_Data in this exercise_
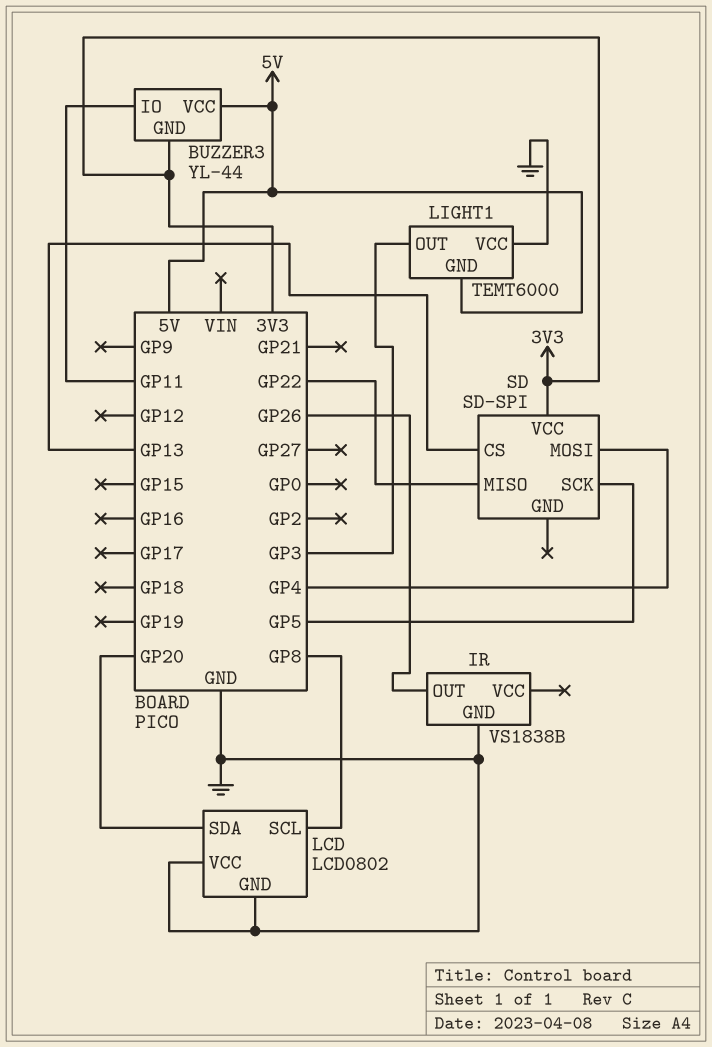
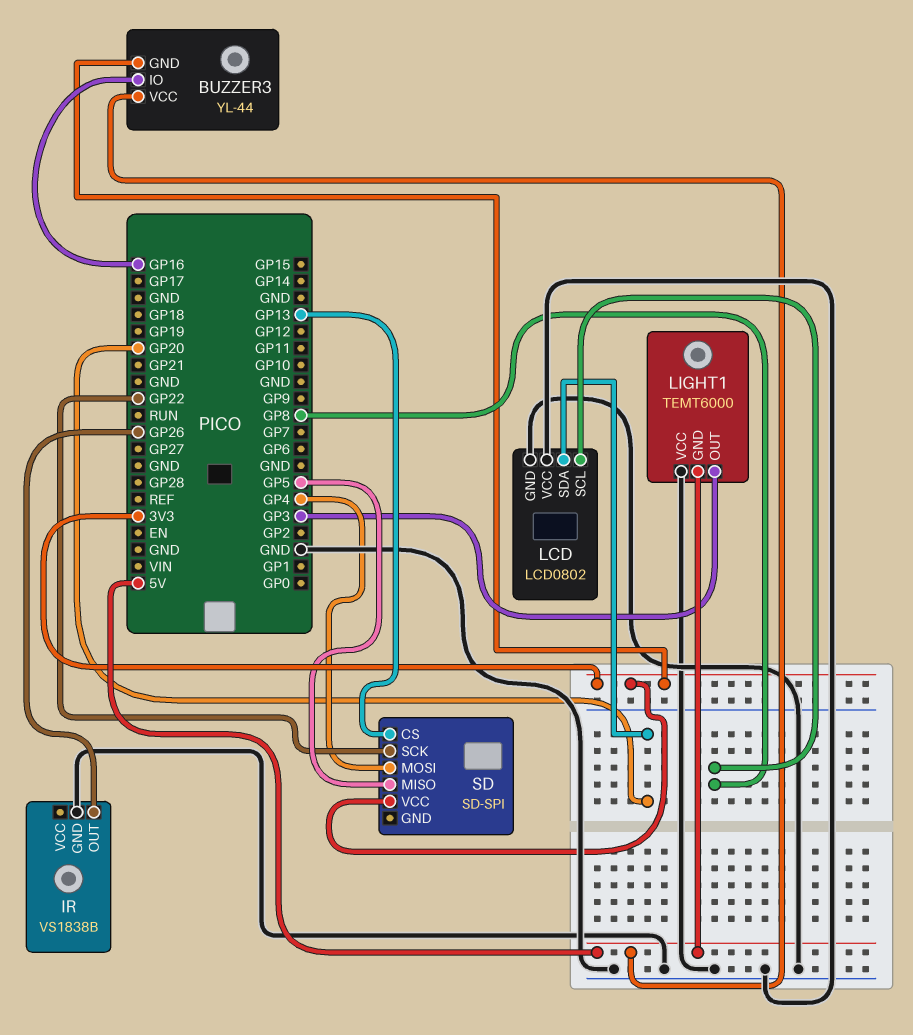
BUZZER3 pin IO: GP11 -> GP16
SD pin MISO: GP22 -> GP5
SD pin SCK: GP5 -> GP22

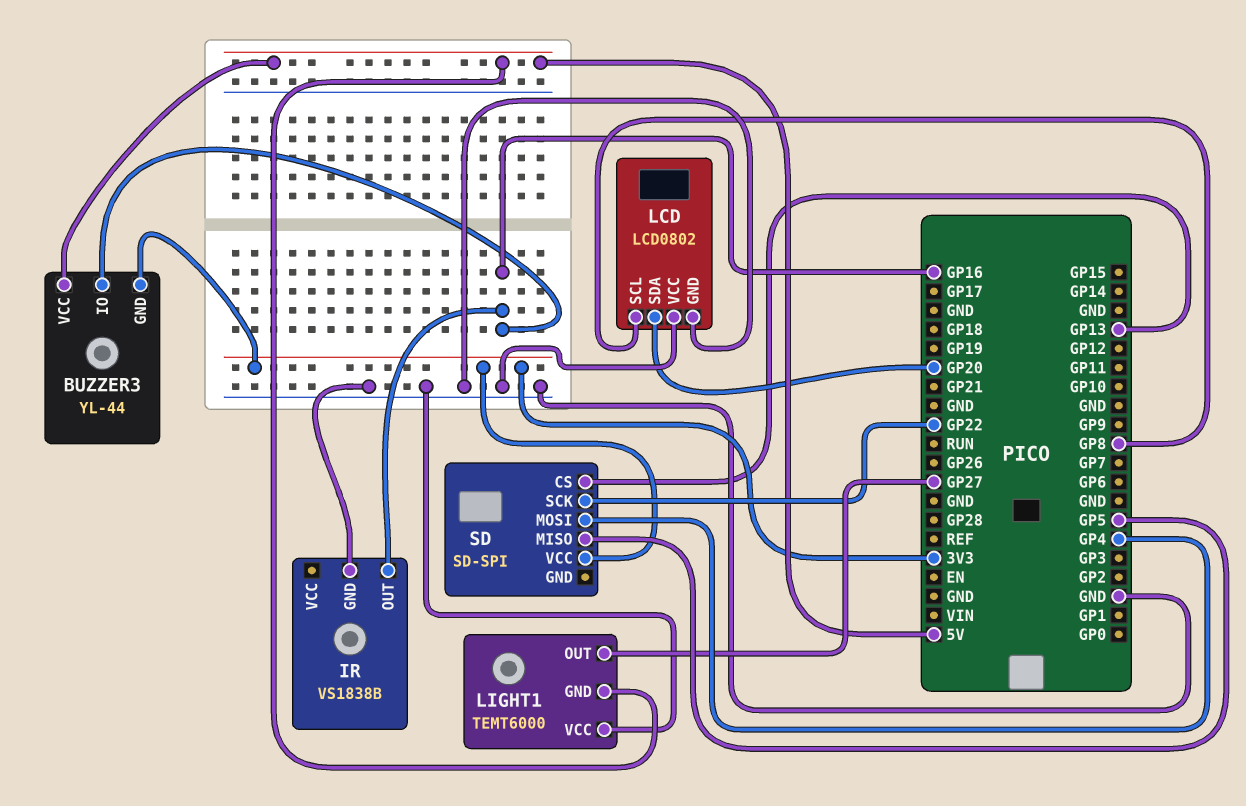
IR pin OUT: GP26 -> GP16
LIGHT1 pin OUT: GP3 -> GP27

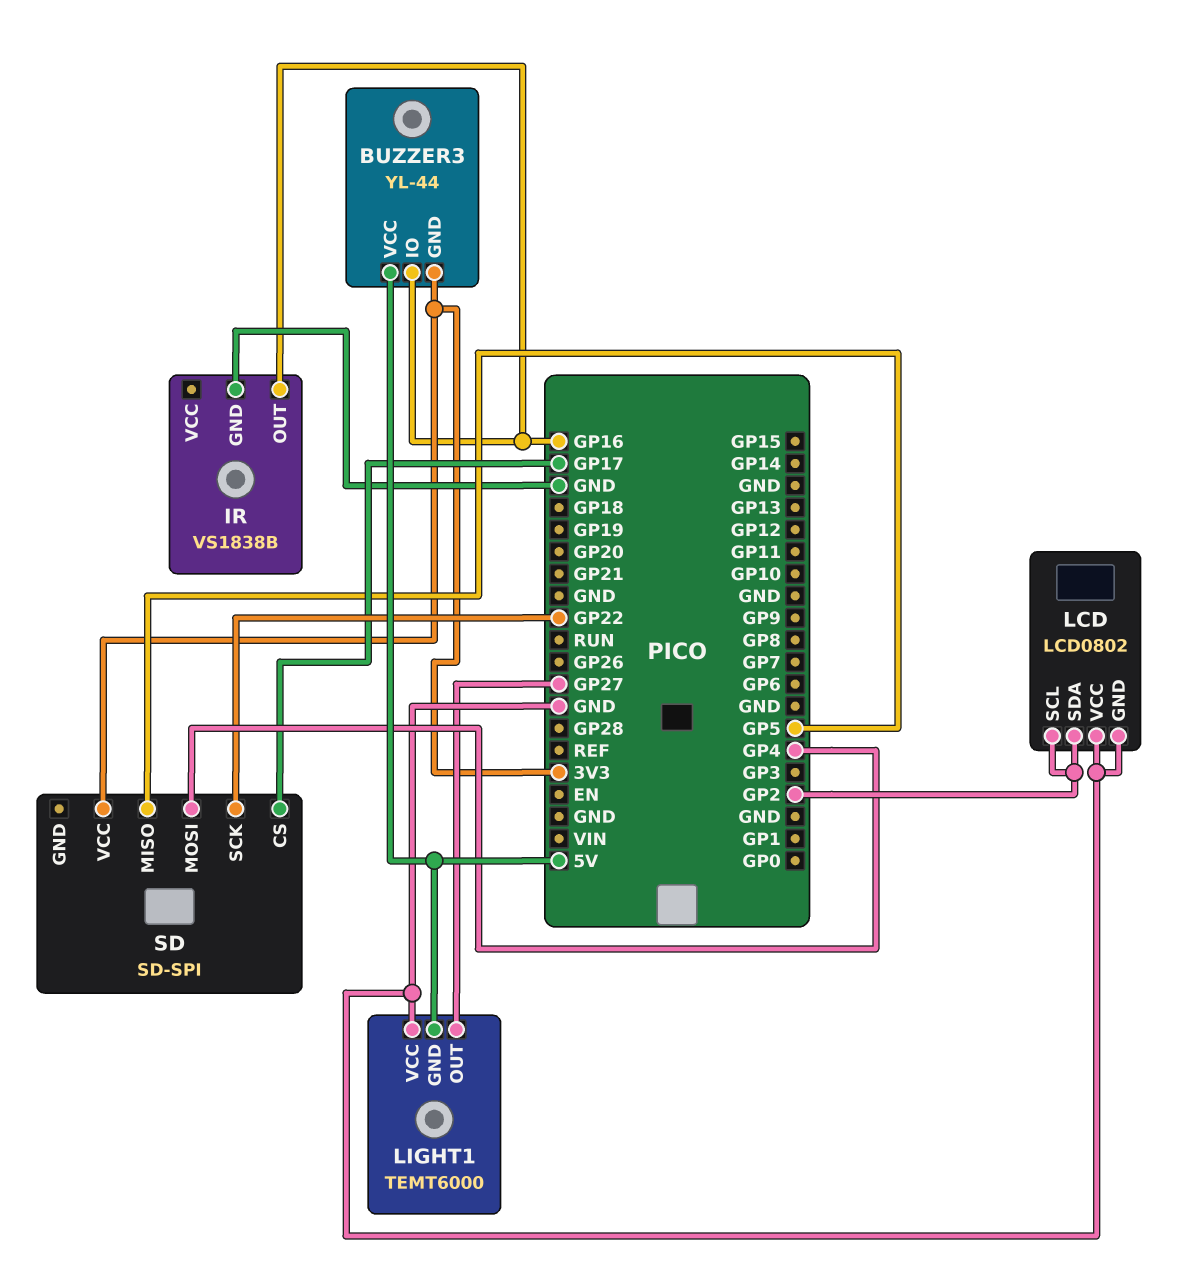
LCD pin SCL: GP8 -> GP2
LCD pin SDA: GP20 -> GP2
SD pin CS: GP13 -> GP17

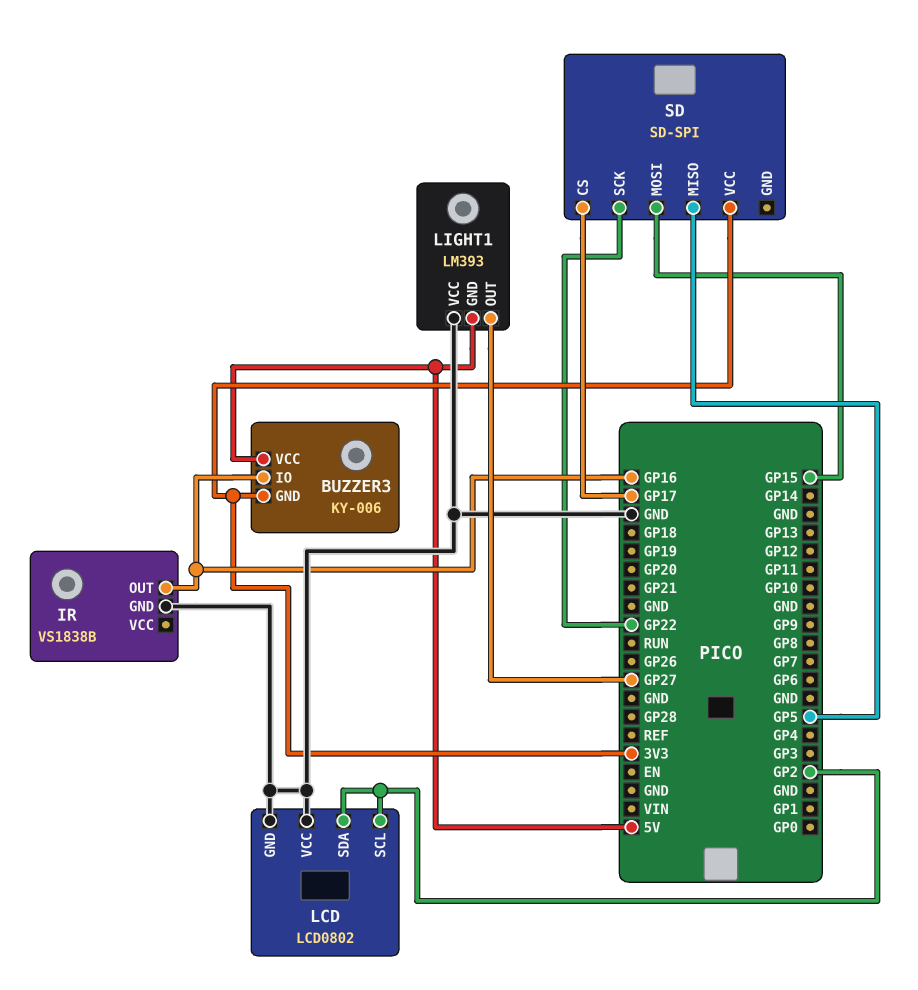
BUZZER3: YL-44 -> KY-006
LIGHT1: TEMT6000 -> LM393
SD pin MOSI: GP4 -> GP15

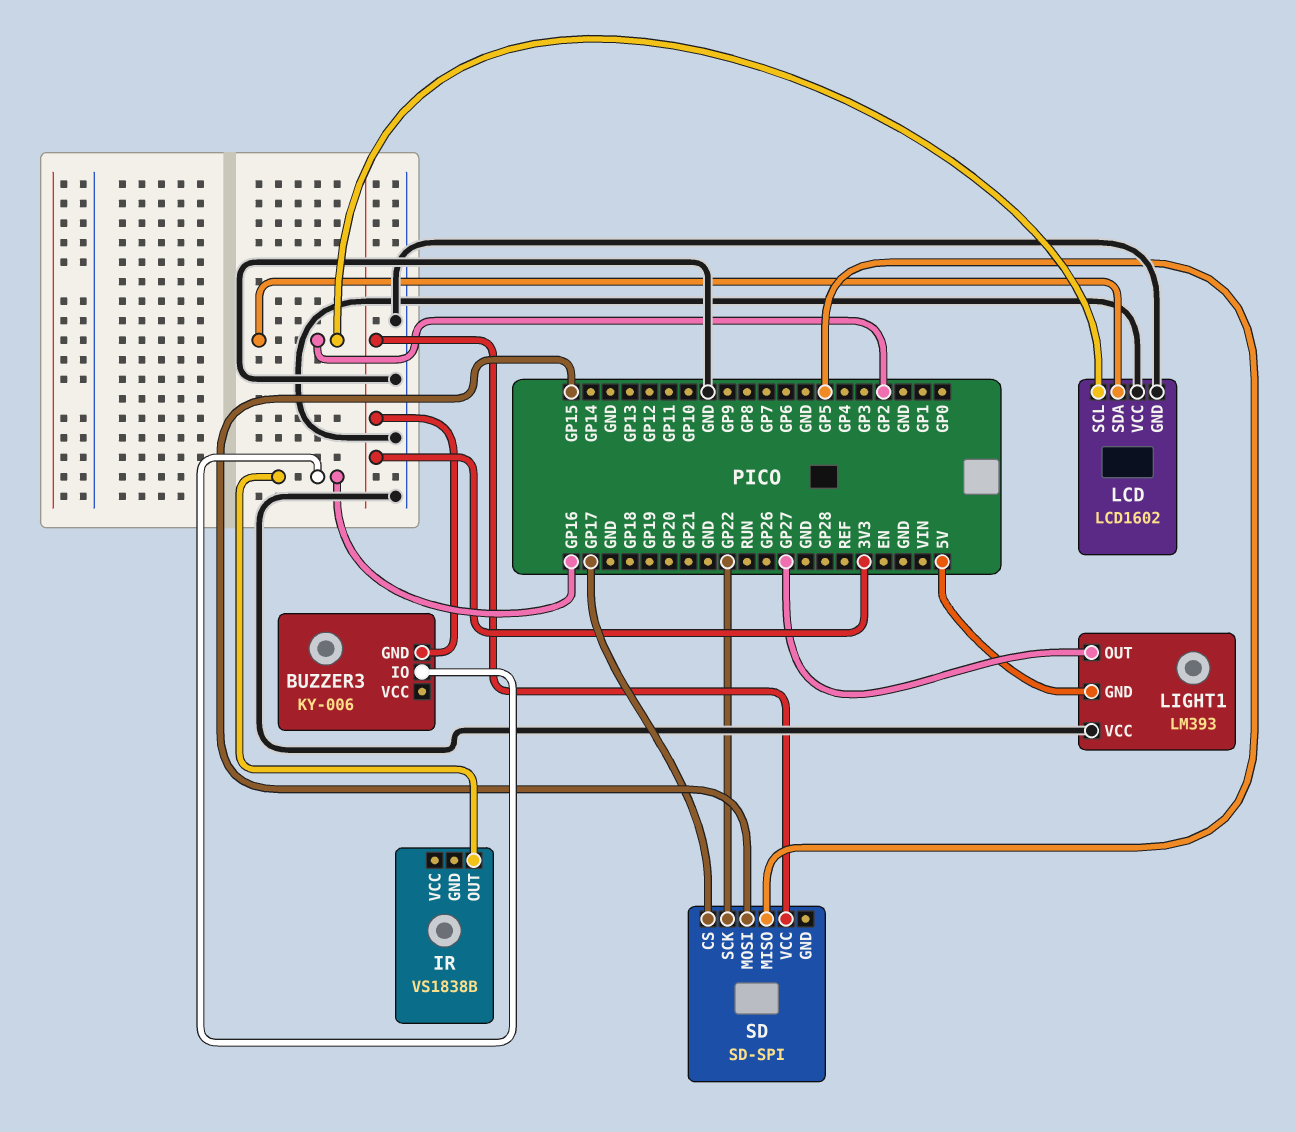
BUZZER3 pin VCC: 5V -> none
IR pin GND: GND -> none
LCD: LCD0802 -> LCD1602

_Try it_
Would you give the material back exactly, minus the pictures?

_Exercise solution_
BUZZER3 pin IO: GP11 -> GP16
SD pin MISO: GP22 -> GP5
SD pin SCK: GP5 -> GP22

IR pin OUT: GP26 -> GP16
LIGHT1 pin OUT: GP3 -> GP27

LCD pin SCL: GP8 -> GP2
LCD pin SDA: GP20 -> GP2
SD pin CS: GP13 -> GP17

BUZZER3: YL-44 -> KY-006
LIGHT1: TEMT6000 -> LM393
SD pin MOSI: GP4 -> GP15

BUZZER3 pin VCC: 5V -> none
IR pin GND: GND -> none
LCD: LCD0802 -> LCD1602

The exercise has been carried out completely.